Content starts

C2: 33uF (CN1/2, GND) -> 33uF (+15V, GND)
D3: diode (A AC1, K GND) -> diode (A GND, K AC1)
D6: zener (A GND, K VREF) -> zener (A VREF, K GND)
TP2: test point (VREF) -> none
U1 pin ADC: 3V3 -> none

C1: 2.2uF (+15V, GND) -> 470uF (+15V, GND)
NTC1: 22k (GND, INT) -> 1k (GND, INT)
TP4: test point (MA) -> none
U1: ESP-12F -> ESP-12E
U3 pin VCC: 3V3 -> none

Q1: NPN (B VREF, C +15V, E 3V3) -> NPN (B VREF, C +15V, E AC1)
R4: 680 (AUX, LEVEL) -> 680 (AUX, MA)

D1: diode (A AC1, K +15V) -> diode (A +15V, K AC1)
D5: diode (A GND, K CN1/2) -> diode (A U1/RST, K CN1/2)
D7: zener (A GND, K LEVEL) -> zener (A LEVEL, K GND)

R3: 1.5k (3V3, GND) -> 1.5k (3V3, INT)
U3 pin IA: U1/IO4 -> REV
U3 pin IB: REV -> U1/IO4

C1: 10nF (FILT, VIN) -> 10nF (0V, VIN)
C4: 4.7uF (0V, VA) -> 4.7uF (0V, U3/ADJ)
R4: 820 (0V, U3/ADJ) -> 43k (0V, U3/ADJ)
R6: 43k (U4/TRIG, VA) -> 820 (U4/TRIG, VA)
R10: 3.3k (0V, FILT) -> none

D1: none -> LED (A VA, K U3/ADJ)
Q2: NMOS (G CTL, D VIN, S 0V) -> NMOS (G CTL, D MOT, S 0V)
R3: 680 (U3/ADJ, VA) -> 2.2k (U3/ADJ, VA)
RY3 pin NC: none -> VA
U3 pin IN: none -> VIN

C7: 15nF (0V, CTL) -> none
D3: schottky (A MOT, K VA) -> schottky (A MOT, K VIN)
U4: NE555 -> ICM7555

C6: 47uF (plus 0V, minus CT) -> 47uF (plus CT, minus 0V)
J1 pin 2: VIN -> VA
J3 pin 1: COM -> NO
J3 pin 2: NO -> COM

Content ends

*Task goal:* Print exactly the lines of the listing above starting at the line containing "U3 pin IB: REV -> U1/IO4" and ending at the line containing "J1 pin 2: VIN -> VA", both included.

*Answer box:*
U3 pin IB: REV -> U1/IO4

C1: 10nF (FILT, VIN) -> 10nF (0V, VIN)
C4: 4.7uF (0V, VA) -> 4.7uF (0V, U3/ADJ)
R4: 820 (0V, U3/ADJ) -> 43k (0V, U3/ADJ)
R6: 43k (U4/TRIG, VA) -> 820 (U4/TRIG, VA)
R10: 3.3k (0V, FILT) -> none

D1: none -> LED (A VA, K U3/ADJ)
Q2: NMOS (G CTL, D VIN, S 0V) -> NMOS (G CTL, D MOT, S 0V)
R3: 680 (U3/ADJ, VA) -> 2.2k (U3/ADJ, VA)
RY3 pin NC: none -> VA
U3 pin IN: none -> VIN

C7: 15nF (0V, CTL) -> none
D3: schottky (A MOT, K VA) -> schottky (A MOT, K VIN)
U4: NE555 -> ICM7555

C6: 47uF (plus 0V, minus CT) -> 47uF (plus CT, minus 0V)
J1 pin 2: VIN -> VA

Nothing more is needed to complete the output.